◆ **Task requirements**
Write the listing out again exactly as it stands, with no images.

◆ **Data below**
————

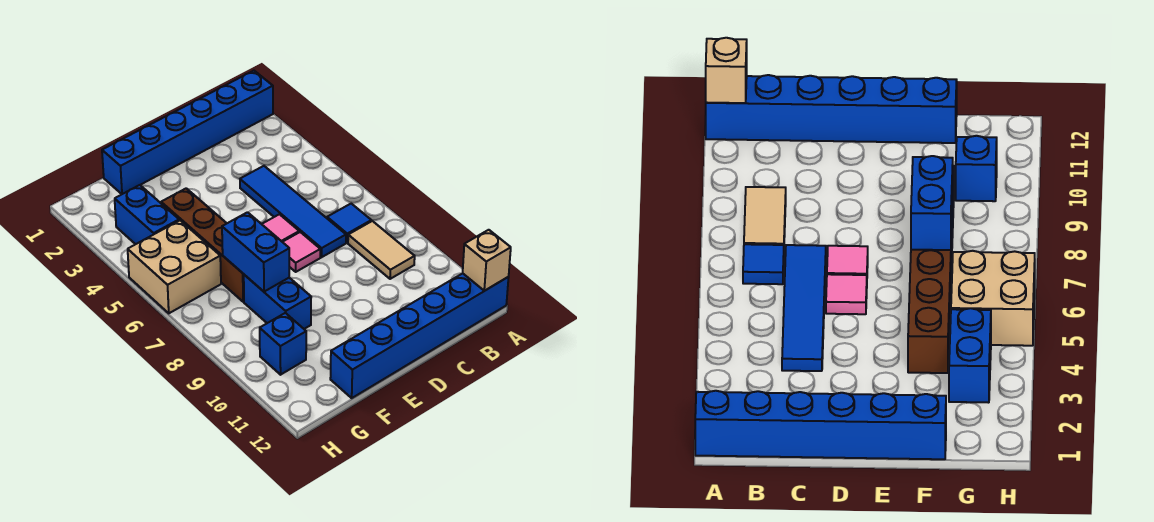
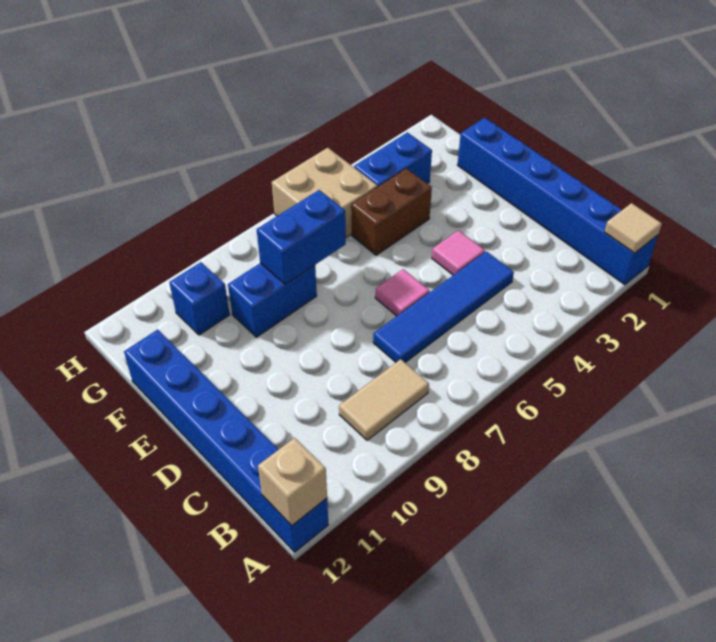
none -> tan tile A1 level 2
blue tile B7 level 1 -> none
pink tile D7 level 1 -> pink tile D4 level 1
brown brick F4:F7 level 1 -> brown brick F4:F5 level 1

————

◆ **Result for this task**
none -> tan tile A1 level 2
blue tile B7 level 1 -> none
pink tile D7 level 1 -> pink tile D4 level 1
brown brick F4:F7 level 1 -> brown brick F4:F5 level 1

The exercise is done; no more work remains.